Task statement: Where in the data below does the word "relocated" appear? Copy each line that holds it.
==============================
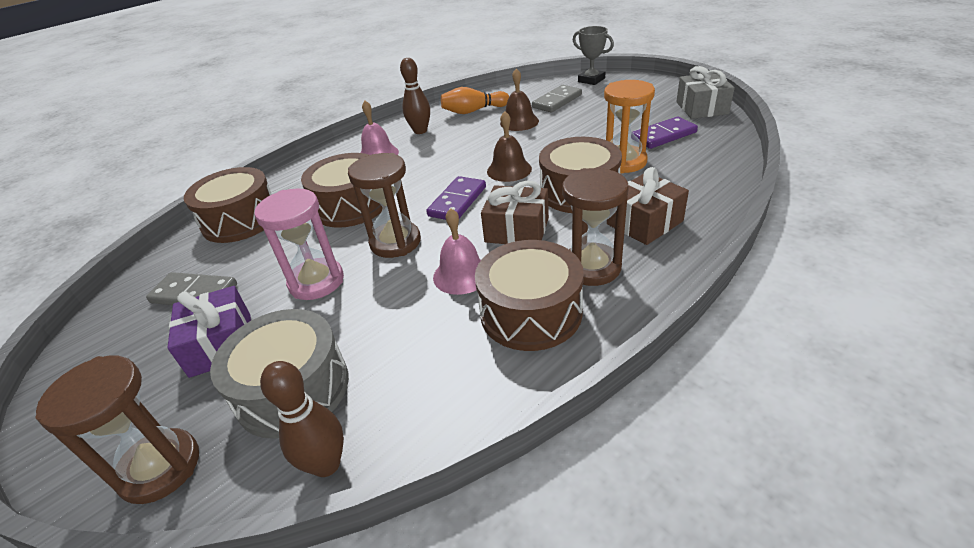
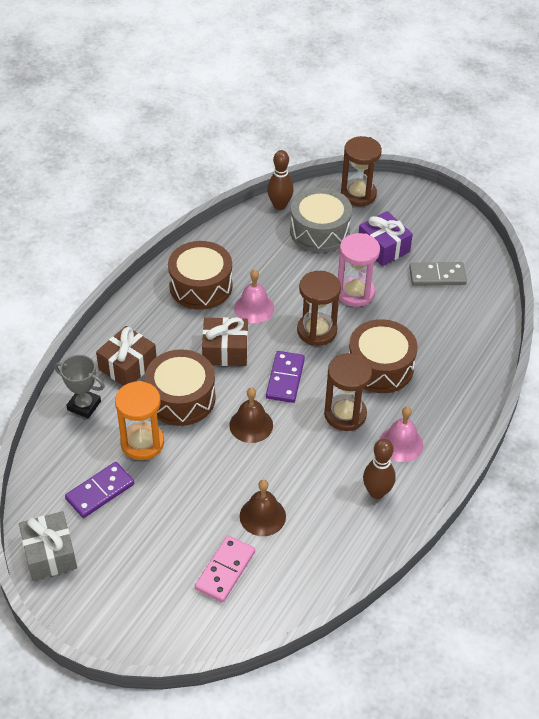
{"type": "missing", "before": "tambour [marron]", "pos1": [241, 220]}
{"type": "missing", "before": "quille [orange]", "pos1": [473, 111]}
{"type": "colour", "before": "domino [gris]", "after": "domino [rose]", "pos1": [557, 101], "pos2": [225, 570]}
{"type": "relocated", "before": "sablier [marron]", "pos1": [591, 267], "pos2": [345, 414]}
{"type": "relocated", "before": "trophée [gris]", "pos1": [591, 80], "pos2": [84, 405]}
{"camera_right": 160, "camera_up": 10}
==============================
Solution:
{"type": "relocated", "before": "sablier [marron]", "pos1": [591, 267], "pos2": [345, 414]}
{"type": "relocated", "before": "trophée [gris]", "pos1": [591, 80], "pos2": [84, 405]}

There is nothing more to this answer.